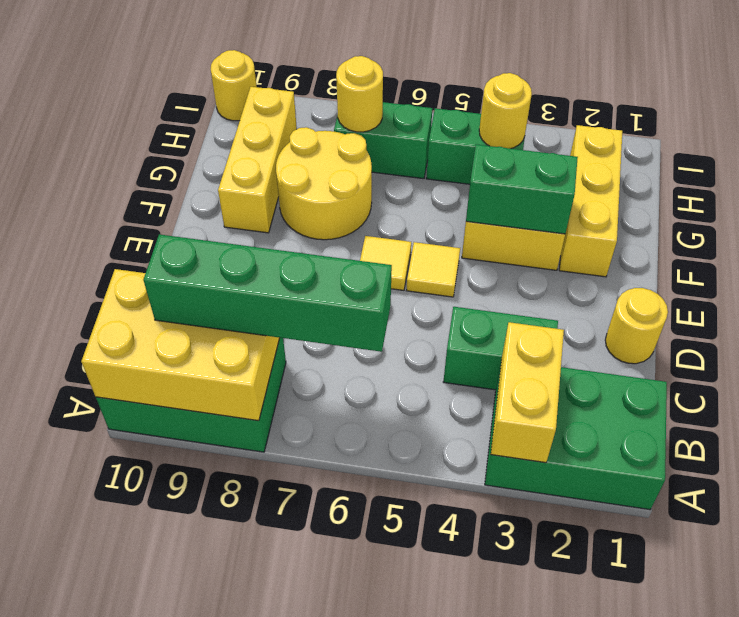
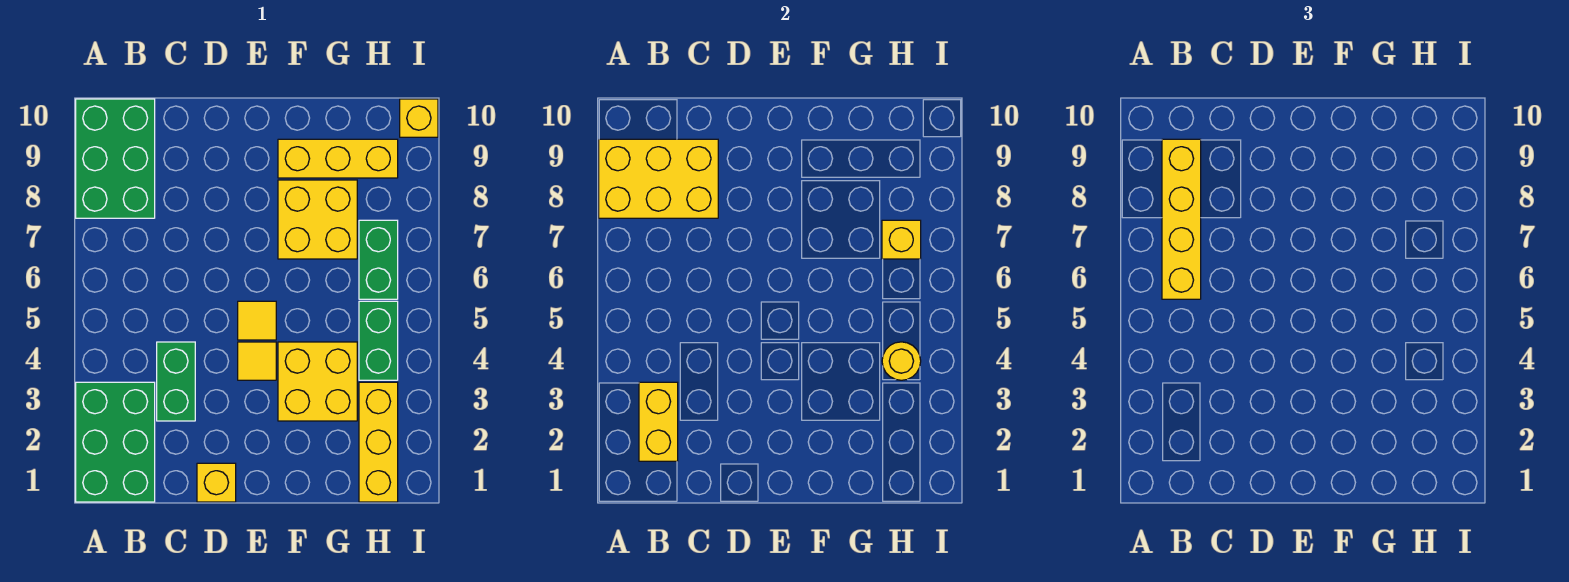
yellow brick A3:B3 level 2 -> yellow brick B2:B3 level 2
yellow brick A8:B10 level 2 -> yellow brick A8:C9 level 2
green brick B6:B9 level 3 -> yellow brick B6:B9 level 3
yellow round brick D1 level 1 -> yellow brick D1 level 1
yellow tile E6 level 1 -> yellow tile E4 level 1
yellow brick F2:H2 level 1 -> yellow brick H1:H3 level 1
green brick F3:F4 level 2 -> none
yellow round brick F7:G8 level 1 -> yellow brick F7:G8 level 1
yellow round brick H7 level 2 -> yellow brick H7 level 2
yellow round brick I10 level 1 -> yellow brick I10 level 1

▬▬▬▬▬▬

HOW TO COMPLETE THIS TASK → Working through the data above, find every line holding "green" and copy it.

TASK RESPONSE →
green brick B6:B9 level 3 -> yellow brick B6:B9 level 3
green brick F3:F4 level 2 -> none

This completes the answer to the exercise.